GOAL OF THE EXERCISE:
If a picture appears, leave it out, and reproduce exactly the lines from the start of the listing below through the one bearing "black triangle: (165, 70) -> (249, 85), moved".

##########

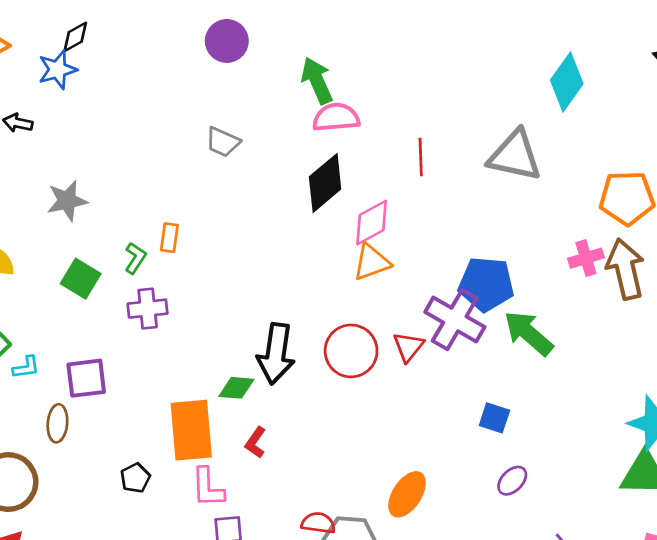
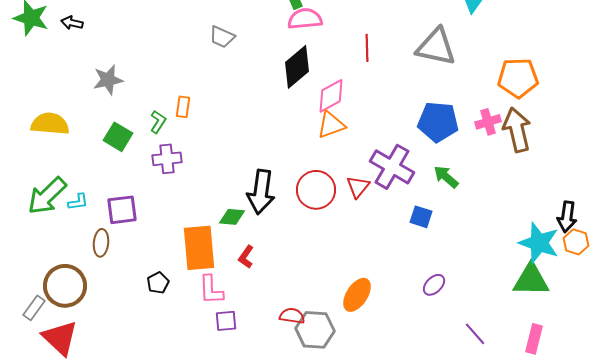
blue pentagon: (486, 284) -> (438, 122), moved
green arrow: (529, 333) -> (446, 177), size x0.7
blue square: (494, 418) -> (421, 217), moved

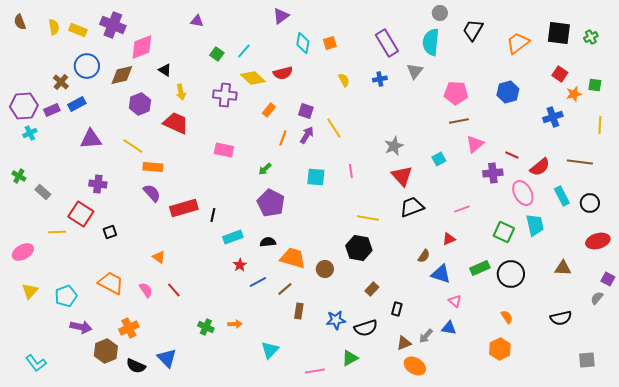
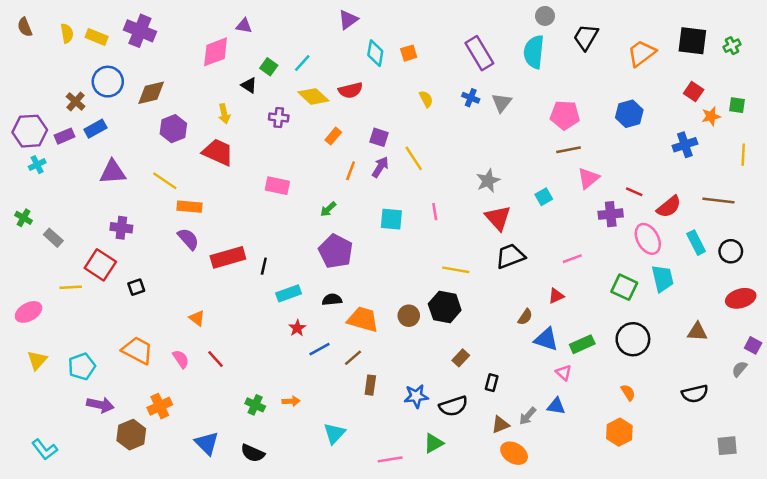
pink diamond: (142, 47) -> (216, 52), moved
black triangle: (165, 70) -> (249, 85), moved
gray triangle: (415, 71) -> (502, 103), moved
blue cross: (380, 79) -> (471, 98), turned 32
purple cross: (225, 95) -> (279, 117), size x0.7
green rectangle: (480, 268) -> (582, 344), moved
brown circle: (325, 269) -> (409, 316), moved
black semicircle: (136, 366) -> (253, 453), moved

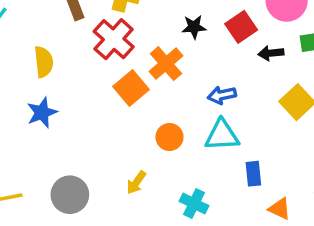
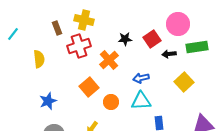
red cross: (114, 39) -> (79, 46), turned 30
orange square: (131, 88) -> (89, 87), moved
blue star: (42, 113) -> (48, 101), moved

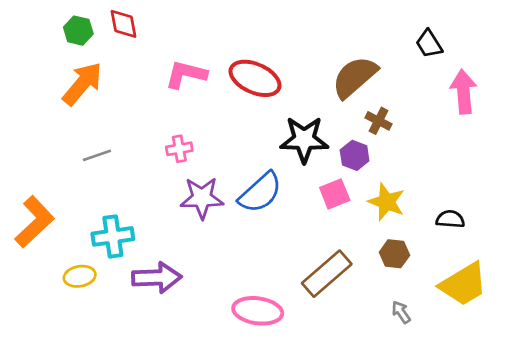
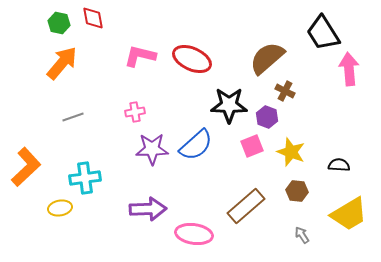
black trapezoid: (429, 44) -> (323, 33), size x1.6
purple arrow: (157, 278) -> (148, 209), moved

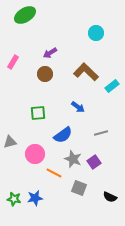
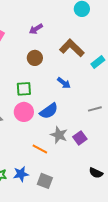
brown circle: (45, 74) -> (35, 58), moved
gray line: (101, 133) -> (95, 109), moved
pink circle: (35, 154) -> (24, 112), moved
gray square: (79, 188) -> (45, 181), moved

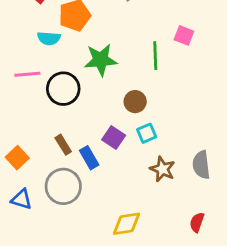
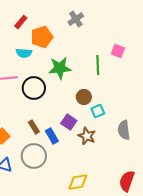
cyan square: (147, 133) -> (98, 111), moved
gray semicircle: (201, 165) -> (124, 130), moved
brown star: (162, 169) -> (87, 136), moved
red semicircle: (197, 222) -> (127, 181), size x1.5

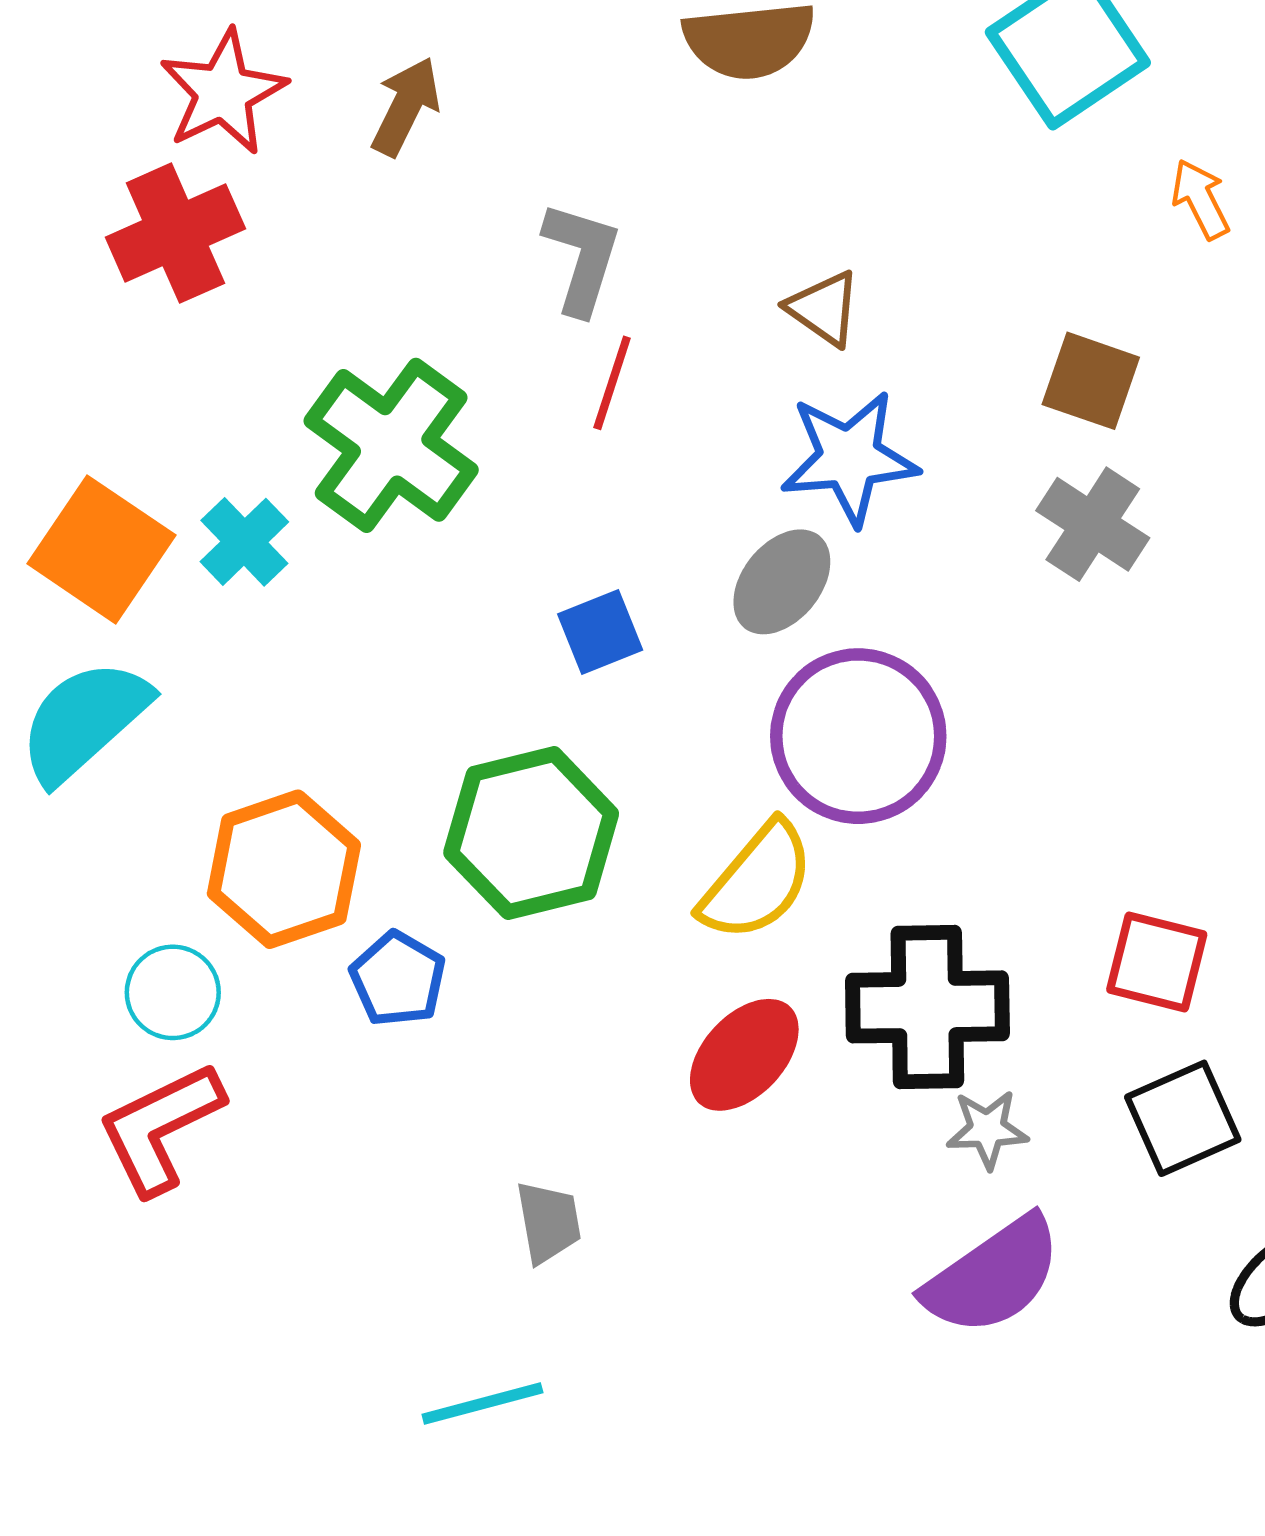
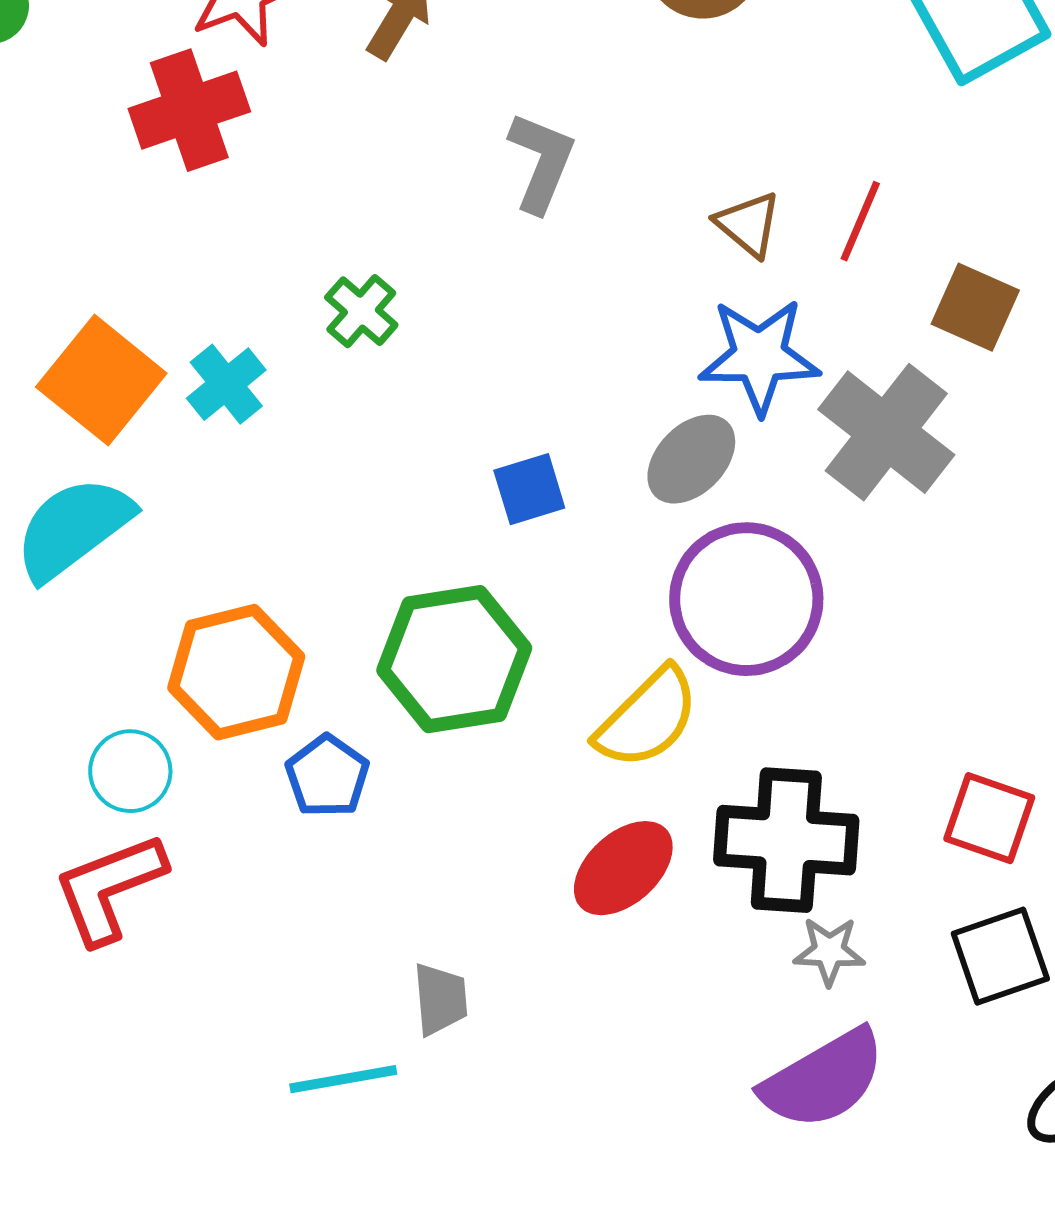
red line: (612, 383) -> (860, 221), moved
green cross: (391, 445) -> (361, 311), size x0.5
gray cross: (1093, 524) -> (886, 432), moved, size x1.4
cyan line: (482, 1403) -> (343, 1079), moved

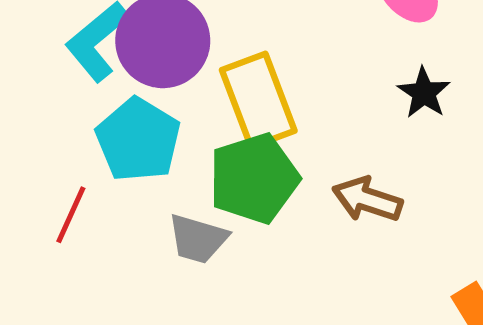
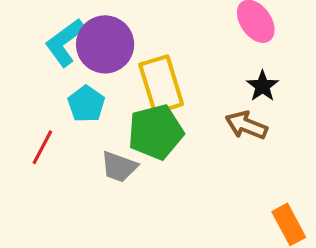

##########

RESPONSE TO THE TASK:
blue pentagon: (486, 284) -> (438, 122), moved
green arrow: (529, 333) -> (446, 177), size x0.7
blue square: (494, 418) -> (421, 217), moved

pink diamond: (142, 47) -> (216, 52), moved
black triangle: (165, 70) -> (249, 85), moved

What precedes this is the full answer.